>> start GIVEN RECORDS

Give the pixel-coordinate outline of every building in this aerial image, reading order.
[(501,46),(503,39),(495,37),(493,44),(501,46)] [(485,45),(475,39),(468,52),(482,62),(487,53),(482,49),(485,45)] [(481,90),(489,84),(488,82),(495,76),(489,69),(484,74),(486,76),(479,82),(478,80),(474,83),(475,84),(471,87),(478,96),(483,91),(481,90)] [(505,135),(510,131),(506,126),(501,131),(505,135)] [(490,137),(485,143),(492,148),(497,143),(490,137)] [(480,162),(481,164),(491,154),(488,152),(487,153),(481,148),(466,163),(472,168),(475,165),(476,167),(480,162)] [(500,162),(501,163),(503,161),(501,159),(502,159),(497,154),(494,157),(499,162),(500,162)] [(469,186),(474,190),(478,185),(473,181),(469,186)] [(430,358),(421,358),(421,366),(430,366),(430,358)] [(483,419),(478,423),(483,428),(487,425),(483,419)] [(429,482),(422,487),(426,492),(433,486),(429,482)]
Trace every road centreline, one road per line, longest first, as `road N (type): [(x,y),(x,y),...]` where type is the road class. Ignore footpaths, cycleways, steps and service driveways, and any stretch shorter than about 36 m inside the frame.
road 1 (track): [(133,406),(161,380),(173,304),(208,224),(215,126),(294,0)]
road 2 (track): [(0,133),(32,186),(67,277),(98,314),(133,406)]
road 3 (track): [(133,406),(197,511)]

>> end GIVEN RECORDS

AIM:
Reproduce everything from the line containing "Trace every road" down to the end of the listing, keeping each line exactly as it appears.

OUTPUT:
Trace every road centreline, one road per line, longest first, as `road N (type): [(x,y),(x,y),...]` where type is the road class. Ignore footpaths, cycleways, steps and service driveways, and any stretch shorter than about 36 m inside the frame.
road 1 (track): [(133,406),(161,380),(173,304),(208,224),(215,126),(294,0)]
road 2 (track): [(0,133),(32,186),(67,277),(98,314),(133,406)]
road 3 (track): [(133,406),(197,511)]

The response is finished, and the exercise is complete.